**STATED GOAL:** Copy the lines from the line with "Locate, in the" to the line with "Question: Which way", including both of those lines, and leave the pictures out.
* Start *
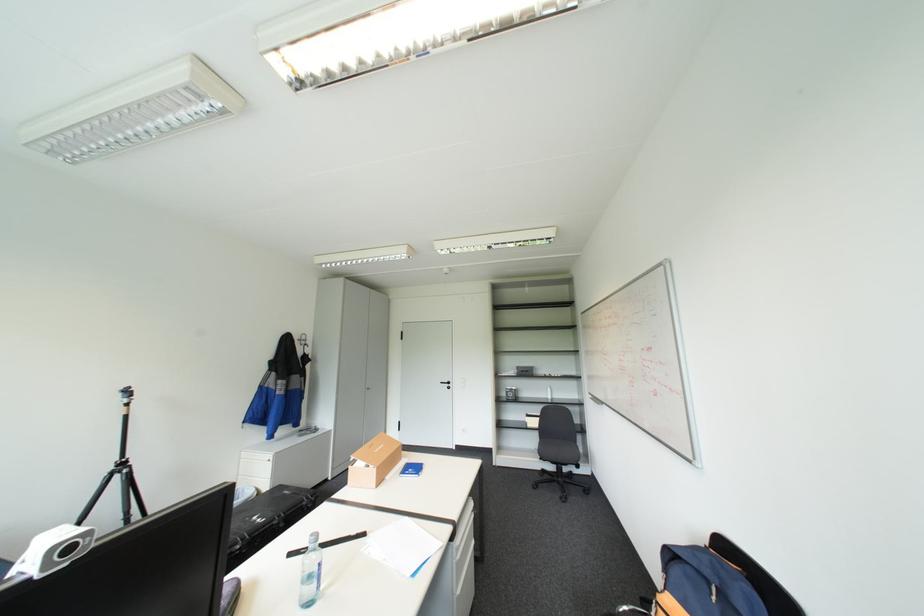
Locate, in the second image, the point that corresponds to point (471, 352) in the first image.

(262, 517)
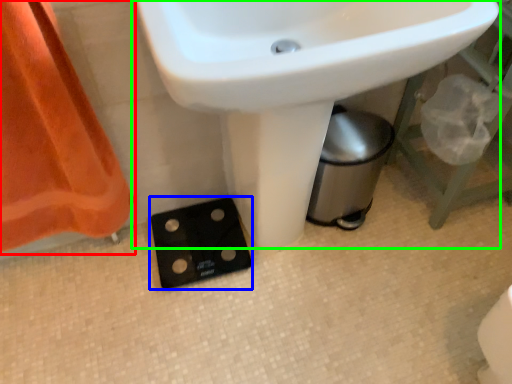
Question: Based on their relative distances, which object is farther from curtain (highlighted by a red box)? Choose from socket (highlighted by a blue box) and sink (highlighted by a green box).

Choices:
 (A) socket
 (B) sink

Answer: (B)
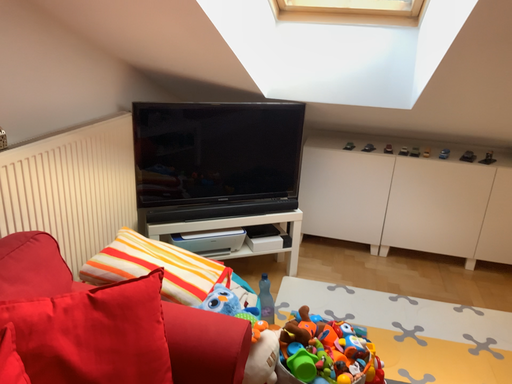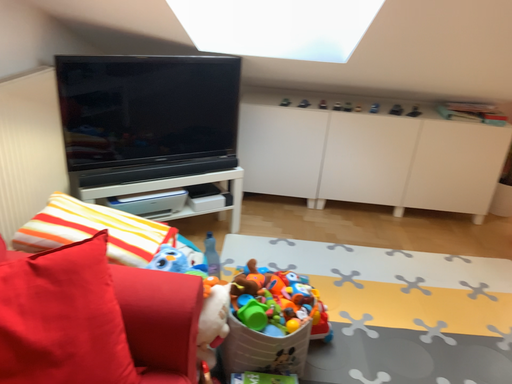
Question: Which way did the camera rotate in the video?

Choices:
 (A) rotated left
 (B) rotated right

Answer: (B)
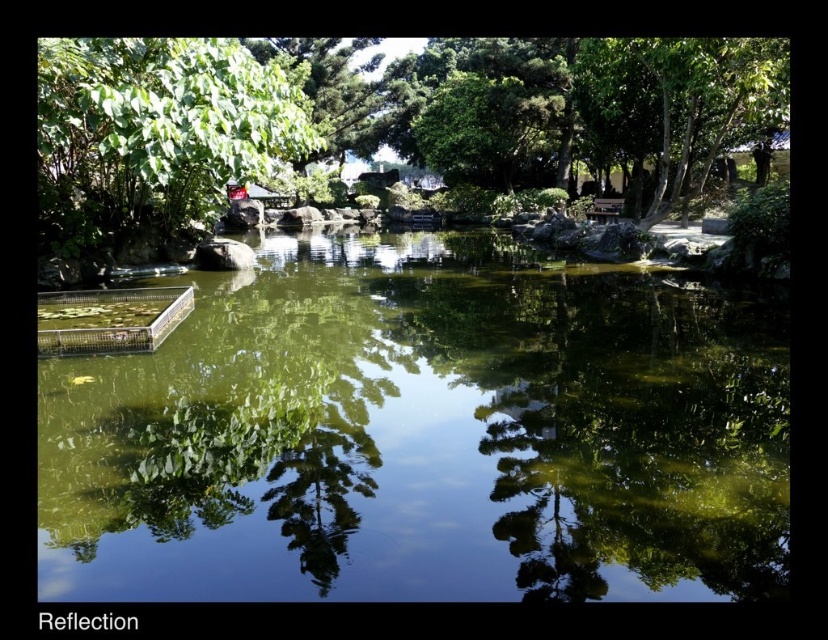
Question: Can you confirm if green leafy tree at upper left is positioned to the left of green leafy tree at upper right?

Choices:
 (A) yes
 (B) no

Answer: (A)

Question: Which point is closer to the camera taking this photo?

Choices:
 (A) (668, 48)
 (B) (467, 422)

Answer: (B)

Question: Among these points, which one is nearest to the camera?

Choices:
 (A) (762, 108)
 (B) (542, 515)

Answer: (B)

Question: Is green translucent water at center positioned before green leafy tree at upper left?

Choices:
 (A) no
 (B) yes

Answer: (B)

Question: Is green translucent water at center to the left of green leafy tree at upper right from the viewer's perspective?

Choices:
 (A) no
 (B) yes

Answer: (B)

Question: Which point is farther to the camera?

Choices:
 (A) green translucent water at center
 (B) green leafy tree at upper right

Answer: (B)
* End *
* Start *
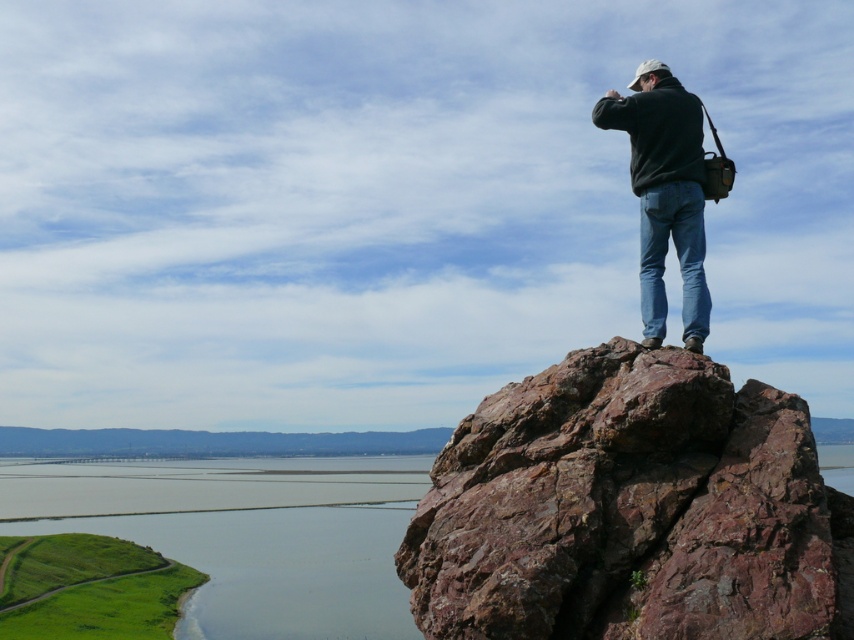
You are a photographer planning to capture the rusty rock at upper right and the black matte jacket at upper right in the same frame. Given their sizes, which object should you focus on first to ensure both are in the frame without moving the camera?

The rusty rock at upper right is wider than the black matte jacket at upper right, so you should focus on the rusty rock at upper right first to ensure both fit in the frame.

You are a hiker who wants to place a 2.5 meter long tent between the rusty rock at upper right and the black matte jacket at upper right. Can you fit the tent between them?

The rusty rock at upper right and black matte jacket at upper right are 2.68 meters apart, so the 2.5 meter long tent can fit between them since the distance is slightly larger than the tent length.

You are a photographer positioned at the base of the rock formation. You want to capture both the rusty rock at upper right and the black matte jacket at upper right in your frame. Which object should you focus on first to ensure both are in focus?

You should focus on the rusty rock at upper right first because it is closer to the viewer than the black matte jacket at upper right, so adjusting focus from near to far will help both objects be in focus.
* End *
**THE OUTPUT:**
Locate, in the second image, the point that corresponds to point (471, 352) in the first image.

(262, 517)
Question: Based on their relative distances, which object is farther from curtain (highlighted by a red box)? Choose from socket (highlighted by a blue box) and sink (highlighted by a green box).

Choices:
 (A) socket
 (B) sink

Answer: (B)
Question: Which way did the camera rotate in the video?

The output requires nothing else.